Available data below:

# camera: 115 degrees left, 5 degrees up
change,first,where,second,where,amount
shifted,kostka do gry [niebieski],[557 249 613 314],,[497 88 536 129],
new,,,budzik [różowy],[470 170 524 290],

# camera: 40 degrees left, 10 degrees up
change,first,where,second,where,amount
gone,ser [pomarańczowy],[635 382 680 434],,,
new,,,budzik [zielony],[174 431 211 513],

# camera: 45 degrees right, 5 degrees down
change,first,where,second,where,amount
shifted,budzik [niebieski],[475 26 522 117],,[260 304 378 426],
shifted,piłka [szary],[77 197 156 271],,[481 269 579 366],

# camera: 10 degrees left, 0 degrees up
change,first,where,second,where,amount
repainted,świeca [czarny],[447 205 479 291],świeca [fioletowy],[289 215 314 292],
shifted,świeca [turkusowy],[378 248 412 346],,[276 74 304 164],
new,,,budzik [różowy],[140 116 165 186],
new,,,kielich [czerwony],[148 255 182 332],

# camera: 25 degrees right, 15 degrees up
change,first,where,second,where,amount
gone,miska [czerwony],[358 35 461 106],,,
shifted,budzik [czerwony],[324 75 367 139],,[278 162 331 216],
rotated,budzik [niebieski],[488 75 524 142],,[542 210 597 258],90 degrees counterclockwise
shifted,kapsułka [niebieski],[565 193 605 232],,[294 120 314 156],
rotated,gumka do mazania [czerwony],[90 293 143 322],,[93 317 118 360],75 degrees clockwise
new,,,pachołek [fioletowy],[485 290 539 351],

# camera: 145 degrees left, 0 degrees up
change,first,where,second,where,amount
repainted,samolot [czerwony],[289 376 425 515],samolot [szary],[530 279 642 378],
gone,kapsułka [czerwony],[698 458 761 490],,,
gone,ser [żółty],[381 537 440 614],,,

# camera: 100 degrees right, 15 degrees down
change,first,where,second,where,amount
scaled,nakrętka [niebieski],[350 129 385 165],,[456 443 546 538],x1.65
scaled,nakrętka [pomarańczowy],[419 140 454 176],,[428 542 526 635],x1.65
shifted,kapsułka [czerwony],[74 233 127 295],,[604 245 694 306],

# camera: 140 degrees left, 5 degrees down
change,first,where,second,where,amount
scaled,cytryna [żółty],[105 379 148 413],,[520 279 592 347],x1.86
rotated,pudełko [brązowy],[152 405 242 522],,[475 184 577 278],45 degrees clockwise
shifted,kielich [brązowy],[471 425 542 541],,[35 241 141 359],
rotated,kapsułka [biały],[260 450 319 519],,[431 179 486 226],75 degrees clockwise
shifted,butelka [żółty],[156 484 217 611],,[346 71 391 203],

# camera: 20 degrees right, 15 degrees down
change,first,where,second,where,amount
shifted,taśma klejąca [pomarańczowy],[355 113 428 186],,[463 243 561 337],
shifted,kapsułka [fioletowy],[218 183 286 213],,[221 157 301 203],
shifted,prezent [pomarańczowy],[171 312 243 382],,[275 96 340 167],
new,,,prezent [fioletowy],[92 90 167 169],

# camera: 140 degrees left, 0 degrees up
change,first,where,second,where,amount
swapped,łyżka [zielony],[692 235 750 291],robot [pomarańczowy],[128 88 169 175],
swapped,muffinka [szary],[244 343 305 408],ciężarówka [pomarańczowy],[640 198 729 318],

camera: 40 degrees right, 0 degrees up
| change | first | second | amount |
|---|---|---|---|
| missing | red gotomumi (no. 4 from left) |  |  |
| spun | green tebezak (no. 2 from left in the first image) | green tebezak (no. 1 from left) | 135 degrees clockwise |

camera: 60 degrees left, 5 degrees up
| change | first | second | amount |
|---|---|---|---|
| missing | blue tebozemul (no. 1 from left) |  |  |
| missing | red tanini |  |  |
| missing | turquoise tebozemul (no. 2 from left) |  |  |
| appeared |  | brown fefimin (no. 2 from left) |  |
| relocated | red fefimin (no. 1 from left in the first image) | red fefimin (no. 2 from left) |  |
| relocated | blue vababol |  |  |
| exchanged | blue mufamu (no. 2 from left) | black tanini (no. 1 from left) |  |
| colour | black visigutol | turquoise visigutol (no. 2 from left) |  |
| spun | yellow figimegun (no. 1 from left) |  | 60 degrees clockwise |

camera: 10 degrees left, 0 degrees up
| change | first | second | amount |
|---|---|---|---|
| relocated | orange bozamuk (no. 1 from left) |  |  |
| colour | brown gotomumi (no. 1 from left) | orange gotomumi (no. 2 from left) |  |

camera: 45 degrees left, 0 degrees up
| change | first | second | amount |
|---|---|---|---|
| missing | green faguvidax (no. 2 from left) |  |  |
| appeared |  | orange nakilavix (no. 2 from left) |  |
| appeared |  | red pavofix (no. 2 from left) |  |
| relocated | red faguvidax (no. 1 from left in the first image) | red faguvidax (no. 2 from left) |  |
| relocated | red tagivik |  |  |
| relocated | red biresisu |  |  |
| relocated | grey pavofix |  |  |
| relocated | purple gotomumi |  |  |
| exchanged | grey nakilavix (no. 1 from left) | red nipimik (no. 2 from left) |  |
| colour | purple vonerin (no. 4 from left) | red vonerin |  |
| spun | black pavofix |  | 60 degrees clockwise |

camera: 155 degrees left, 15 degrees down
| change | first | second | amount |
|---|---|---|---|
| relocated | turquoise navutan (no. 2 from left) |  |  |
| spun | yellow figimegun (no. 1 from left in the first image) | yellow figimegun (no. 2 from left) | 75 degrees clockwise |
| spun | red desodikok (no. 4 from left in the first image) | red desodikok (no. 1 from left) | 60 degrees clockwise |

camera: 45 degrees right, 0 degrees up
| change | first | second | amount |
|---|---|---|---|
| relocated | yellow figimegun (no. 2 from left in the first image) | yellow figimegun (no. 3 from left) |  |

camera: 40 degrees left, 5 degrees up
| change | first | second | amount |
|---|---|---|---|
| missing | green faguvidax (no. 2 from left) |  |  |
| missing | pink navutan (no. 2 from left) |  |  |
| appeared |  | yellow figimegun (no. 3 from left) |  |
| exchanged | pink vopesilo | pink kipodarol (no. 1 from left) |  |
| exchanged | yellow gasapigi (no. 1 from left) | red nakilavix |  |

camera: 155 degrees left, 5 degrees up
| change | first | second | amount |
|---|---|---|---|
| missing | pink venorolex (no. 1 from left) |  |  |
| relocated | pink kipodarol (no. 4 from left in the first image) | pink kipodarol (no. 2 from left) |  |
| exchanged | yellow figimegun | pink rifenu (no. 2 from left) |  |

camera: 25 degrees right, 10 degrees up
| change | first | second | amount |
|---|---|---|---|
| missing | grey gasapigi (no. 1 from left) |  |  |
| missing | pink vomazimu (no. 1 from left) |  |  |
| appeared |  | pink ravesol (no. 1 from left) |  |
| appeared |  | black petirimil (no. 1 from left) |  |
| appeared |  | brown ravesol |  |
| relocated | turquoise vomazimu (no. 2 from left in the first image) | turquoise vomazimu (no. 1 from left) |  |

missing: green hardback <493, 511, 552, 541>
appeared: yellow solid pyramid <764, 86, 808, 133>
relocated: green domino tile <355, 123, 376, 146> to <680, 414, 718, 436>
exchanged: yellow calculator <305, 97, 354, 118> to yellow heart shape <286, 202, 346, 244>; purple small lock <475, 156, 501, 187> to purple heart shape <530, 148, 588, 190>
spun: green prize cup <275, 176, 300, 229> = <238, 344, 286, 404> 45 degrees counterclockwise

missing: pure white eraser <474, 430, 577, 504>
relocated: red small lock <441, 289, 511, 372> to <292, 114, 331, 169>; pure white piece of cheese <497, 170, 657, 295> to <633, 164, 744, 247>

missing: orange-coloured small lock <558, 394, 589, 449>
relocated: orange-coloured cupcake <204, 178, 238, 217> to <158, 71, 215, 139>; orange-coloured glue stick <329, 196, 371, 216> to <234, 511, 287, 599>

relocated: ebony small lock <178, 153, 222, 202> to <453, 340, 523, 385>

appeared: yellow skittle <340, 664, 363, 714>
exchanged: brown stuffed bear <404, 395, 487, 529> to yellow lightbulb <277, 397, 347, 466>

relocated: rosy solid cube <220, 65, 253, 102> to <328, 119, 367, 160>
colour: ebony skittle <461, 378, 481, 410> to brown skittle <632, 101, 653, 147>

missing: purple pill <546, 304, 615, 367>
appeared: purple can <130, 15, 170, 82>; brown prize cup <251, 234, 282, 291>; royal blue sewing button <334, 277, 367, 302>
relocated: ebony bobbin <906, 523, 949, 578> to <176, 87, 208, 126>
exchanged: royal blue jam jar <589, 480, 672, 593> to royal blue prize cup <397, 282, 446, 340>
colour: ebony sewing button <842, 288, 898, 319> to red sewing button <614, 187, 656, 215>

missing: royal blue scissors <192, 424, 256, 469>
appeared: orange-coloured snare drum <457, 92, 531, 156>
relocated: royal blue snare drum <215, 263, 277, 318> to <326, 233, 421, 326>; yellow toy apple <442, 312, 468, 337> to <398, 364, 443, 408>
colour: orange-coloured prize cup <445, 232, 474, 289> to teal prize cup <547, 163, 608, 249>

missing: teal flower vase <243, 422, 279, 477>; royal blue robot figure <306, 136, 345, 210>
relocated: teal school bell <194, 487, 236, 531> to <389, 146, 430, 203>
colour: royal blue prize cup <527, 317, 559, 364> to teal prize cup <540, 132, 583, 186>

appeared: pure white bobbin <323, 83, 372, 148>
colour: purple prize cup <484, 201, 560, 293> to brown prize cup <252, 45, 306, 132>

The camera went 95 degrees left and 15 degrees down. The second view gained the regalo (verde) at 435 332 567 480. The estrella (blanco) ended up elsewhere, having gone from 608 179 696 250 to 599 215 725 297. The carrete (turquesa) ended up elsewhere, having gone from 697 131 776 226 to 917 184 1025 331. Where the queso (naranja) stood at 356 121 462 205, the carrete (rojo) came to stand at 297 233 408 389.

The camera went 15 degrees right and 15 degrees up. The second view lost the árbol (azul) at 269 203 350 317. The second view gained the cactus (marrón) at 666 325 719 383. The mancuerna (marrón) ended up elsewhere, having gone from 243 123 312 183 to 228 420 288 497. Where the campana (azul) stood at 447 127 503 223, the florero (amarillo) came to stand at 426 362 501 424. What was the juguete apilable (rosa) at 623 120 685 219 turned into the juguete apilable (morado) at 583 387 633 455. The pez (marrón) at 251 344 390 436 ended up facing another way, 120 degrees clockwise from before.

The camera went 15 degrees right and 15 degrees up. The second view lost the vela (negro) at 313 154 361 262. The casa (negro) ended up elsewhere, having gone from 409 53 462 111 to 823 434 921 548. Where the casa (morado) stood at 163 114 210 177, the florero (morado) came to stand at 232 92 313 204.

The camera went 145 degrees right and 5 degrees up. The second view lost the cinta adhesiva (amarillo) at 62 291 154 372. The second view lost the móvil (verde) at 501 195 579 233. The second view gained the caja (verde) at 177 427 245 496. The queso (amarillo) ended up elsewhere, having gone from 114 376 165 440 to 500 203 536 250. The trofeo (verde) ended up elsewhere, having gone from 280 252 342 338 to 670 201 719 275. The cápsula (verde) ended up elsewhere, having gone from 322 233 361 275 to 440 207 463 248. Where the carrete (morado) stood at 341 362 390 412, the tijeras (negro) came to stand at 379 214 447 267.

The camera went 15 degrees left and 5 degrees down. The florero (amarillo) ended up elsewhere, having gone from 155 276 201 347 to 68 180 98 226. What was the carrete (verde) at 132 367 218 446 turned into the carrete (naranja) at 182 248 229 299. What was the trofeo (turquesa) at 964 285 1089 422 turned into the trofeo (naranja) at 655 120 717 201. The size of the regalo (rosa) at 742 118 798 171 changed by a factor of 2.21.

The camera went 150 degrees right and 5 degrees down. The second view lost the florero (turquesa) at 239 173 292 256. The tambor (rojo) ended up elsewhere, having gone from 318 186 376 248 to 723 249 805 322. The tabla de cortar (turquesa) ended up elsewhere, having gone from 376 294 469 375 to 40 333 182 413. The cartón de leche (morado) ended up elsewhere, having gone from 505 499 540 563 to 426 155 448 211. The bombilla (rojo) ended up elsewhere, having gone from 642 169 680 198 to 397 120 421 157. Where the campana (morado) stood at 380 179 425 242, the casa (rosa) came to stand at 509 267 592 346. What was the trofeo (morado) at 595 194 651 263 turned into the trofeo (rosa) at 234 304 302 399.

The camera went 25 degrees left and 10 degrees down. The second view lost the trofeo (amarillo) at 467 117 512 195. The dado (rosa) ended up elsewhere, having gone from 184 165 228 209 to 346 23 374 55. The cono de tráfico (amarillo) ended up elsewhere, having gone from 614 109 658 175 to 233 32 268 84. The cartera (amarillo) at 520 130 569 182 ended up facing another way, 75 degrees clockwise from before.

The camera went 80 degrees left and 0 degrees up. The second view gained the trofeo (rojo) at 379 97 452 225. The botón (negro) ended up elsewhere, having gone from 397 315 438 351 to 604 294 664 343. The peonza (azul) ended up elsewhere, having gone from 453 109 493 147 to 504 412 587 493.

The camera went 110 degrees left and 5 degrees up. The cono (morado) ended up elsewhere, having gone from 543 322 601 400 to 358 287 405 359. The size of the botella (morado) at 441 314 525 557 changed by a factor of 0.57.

End of Available data.

Task instructions => Take the lines above from the first through the one containing "shifted,kostka do gry" and reproduce them exactly; include nothing else.

Written response =>
# camera: 115 degrees left, 5 degrees up
change,first,where,second,where,amount
shifted,kostka do gry [niebieski],[557 249 613 314],,[497 88 536 129],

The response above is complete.